* ACTIVITY
Going through the entries below, work out how many lines have the string "green" in them. Give the number and nothing more.

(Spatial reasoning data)
======
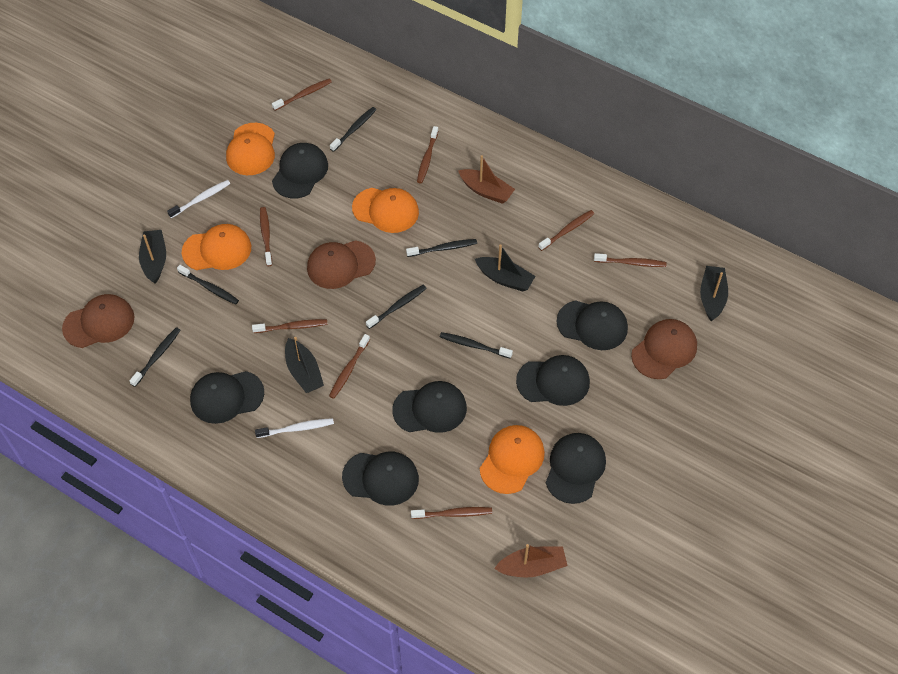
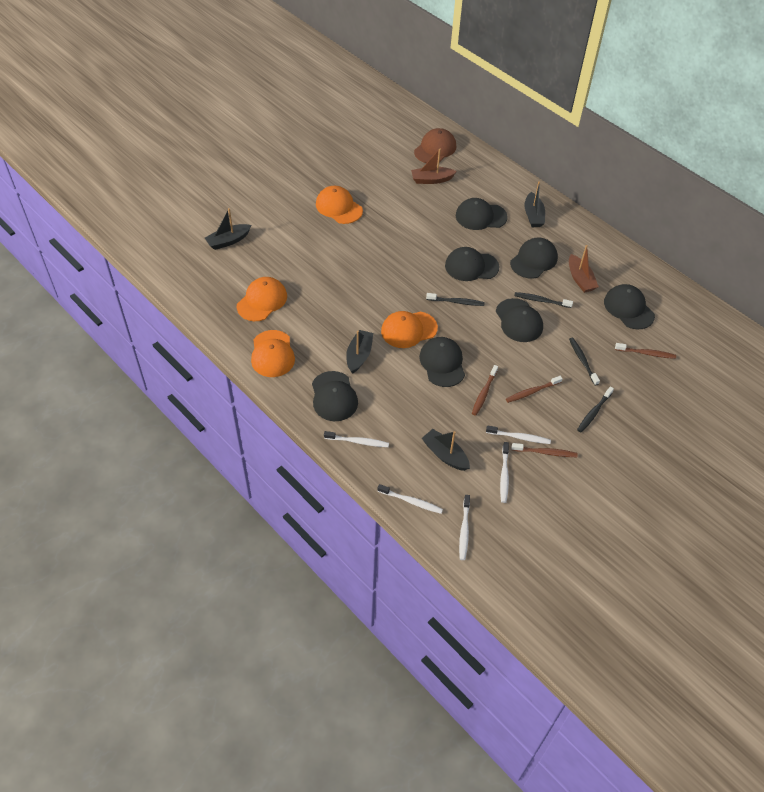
black toothbrush: 6 -> 4
brown cap: 3 -> 1
brown toothbrush: 8 -> 4
white toothbrush: 2 -> 5

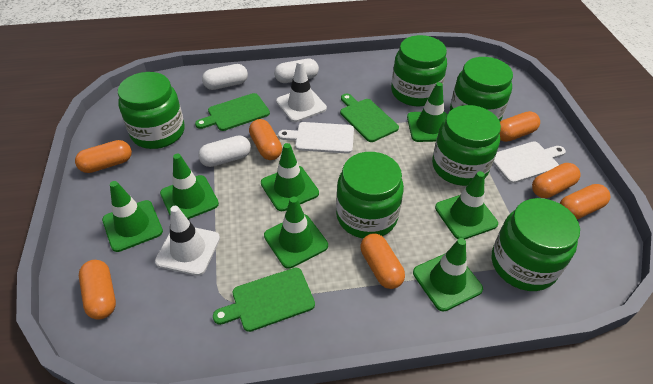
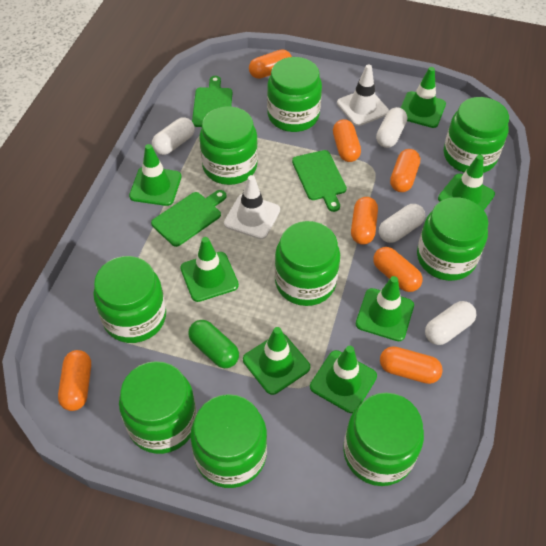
green capsule: 0 -> 1
green jar: 6 -> 9
white capsule: 3 -> 4
white cutting board: 2 -> 0

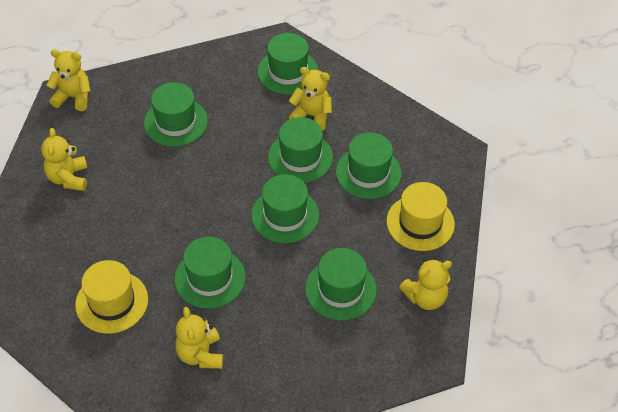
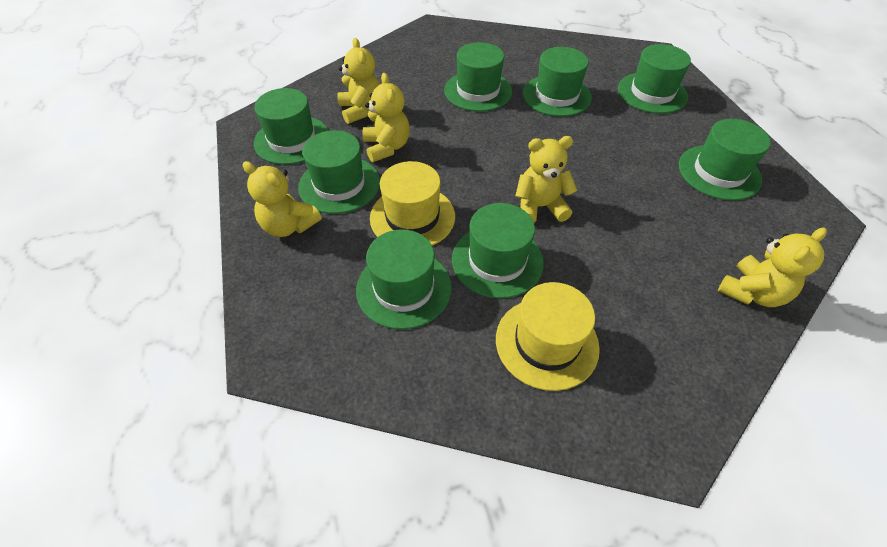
green hat: 7 -> 8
======
* SOLVED PROBLEM
3